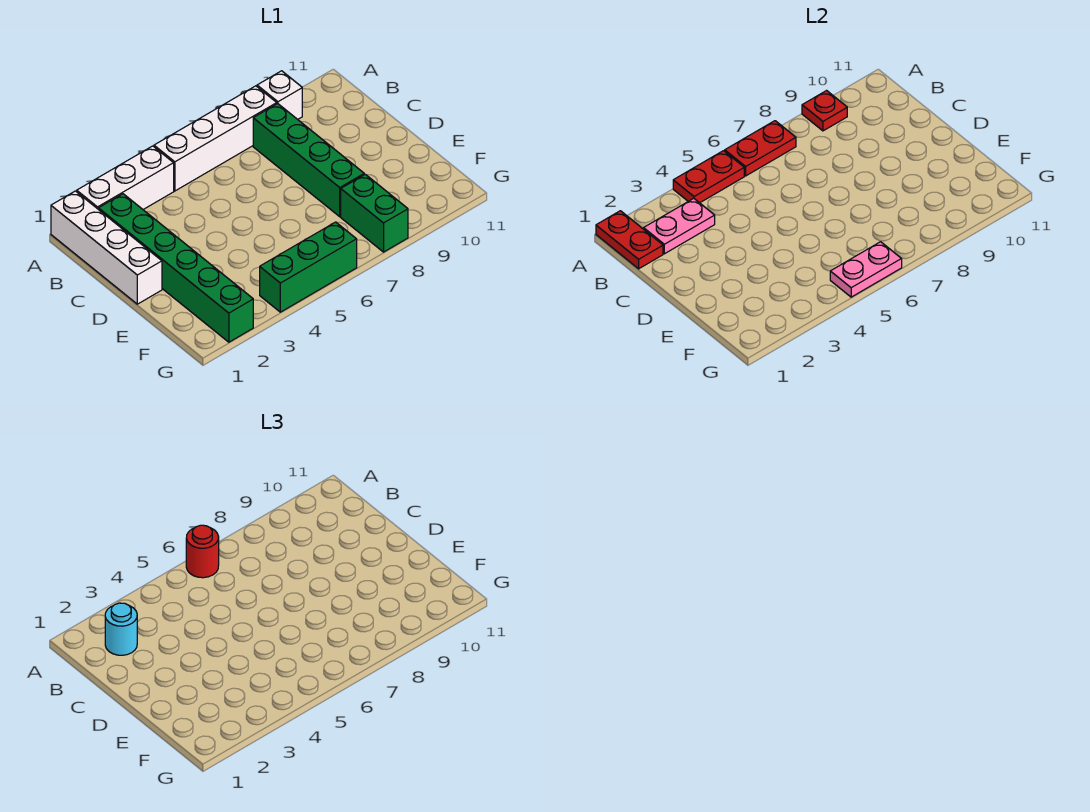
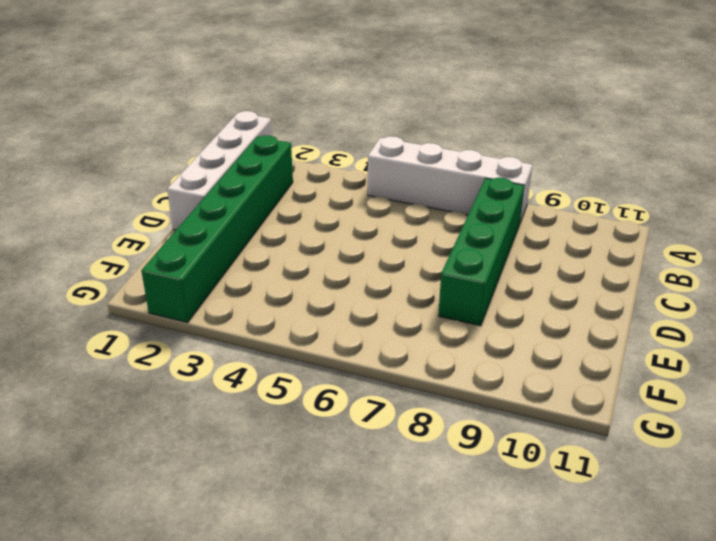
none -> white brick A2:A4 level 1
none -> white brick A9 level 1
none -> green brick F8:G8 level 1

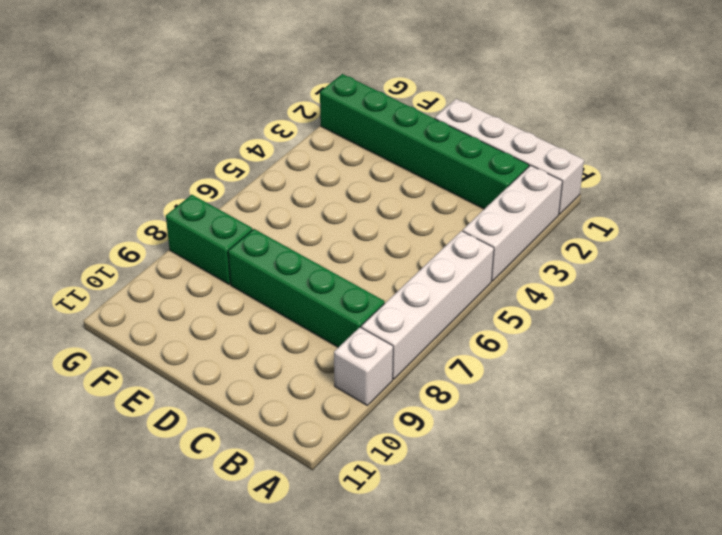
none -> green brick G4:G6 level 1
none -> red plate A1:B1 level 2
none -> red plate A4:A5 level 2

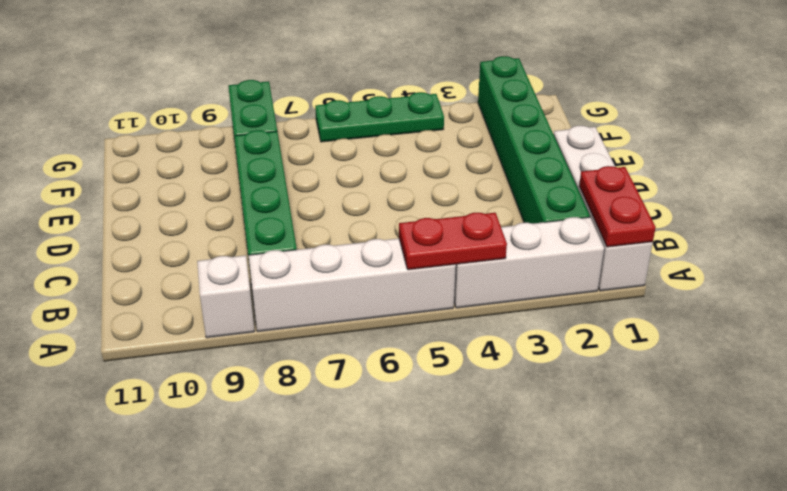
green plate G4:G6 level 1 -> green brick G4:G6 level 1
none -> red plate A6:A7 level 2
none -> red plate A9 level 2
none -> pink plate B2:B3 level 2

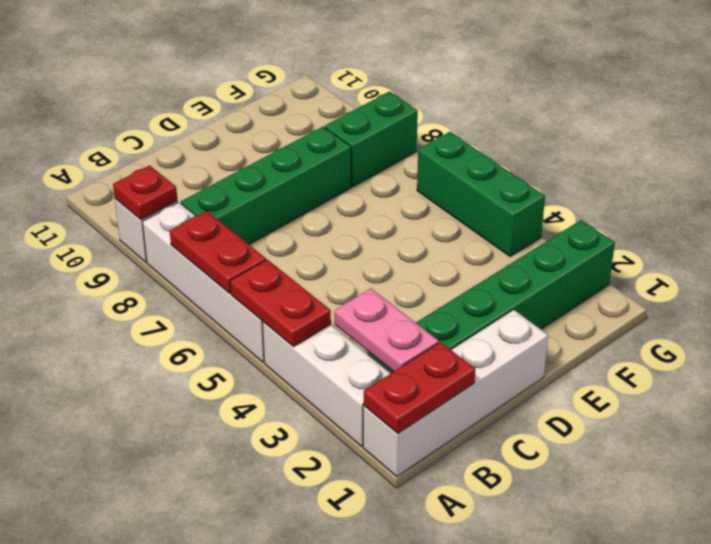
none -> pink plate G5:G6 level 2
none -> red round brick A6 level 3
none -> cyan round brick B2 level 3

--

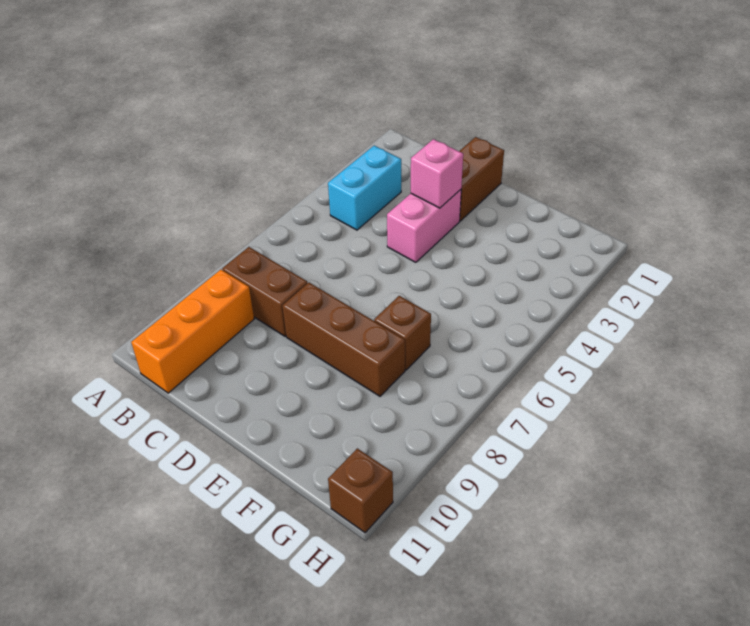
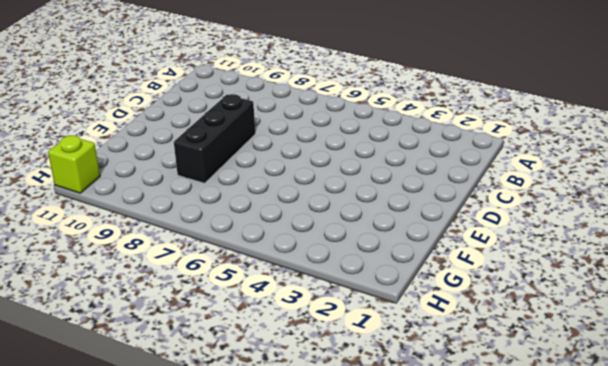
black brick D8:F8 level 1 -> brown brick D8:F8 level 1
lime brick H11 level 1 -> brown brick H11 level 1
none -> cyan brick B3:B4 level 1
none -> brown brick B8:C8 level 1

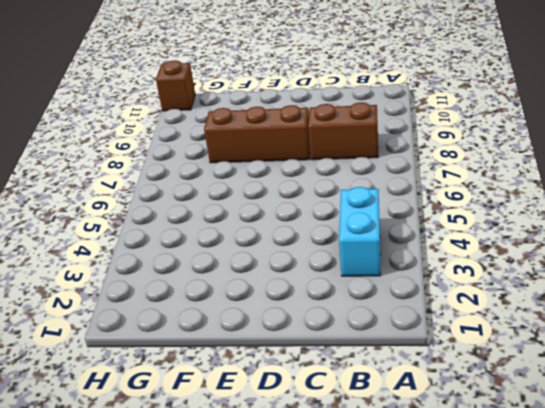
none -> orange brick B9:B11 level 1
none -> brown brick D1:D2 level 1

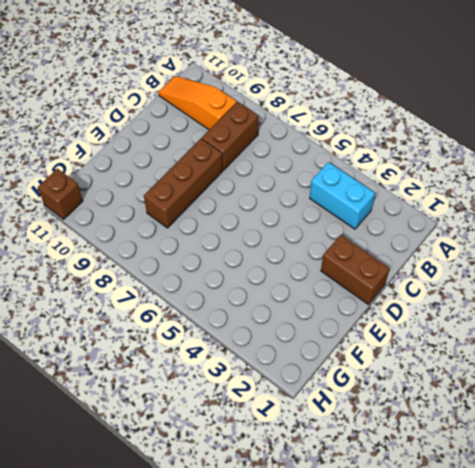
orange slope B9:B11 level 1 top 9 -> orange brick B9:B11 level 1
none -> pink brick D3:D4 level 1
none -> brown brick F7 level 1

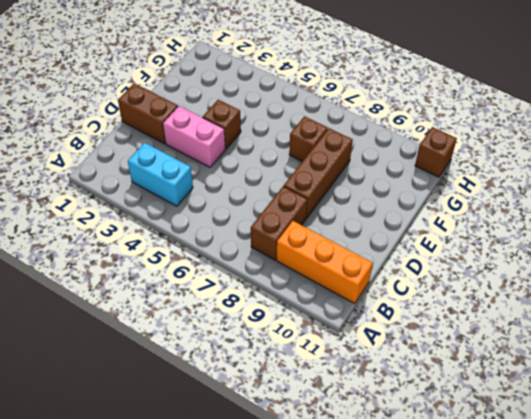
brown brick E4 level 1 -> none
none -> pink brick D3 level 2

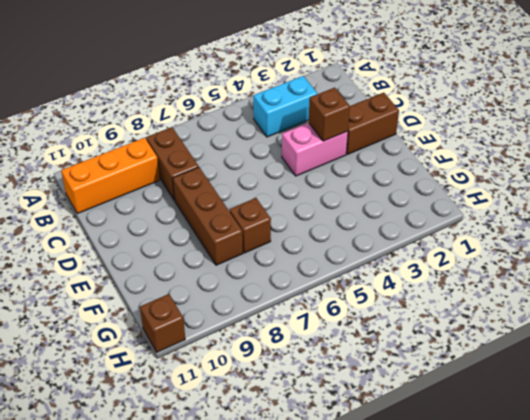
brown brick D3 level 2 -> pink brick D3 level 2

Your task: Repeat only the stretch of data above that runs from the line with "none -> red plate A4:A5 level 2" to the line with "none -> cyan round brick B2 level 3". Keep both end lines; exclude pictures.

Solution for this task:
none -> red plate A4:A5 level 2

green plate G4:G6 level 1 -> green brick G4:G6 level 1
none -> red plate A6:A7 level 2
none -> red plate A9 level 2
none -> pink plate B2:B3 level 2

none -> pink plate G5:G6 level 2
none -> red round brick A6 level 3
none -> cyan round brick B2 level 3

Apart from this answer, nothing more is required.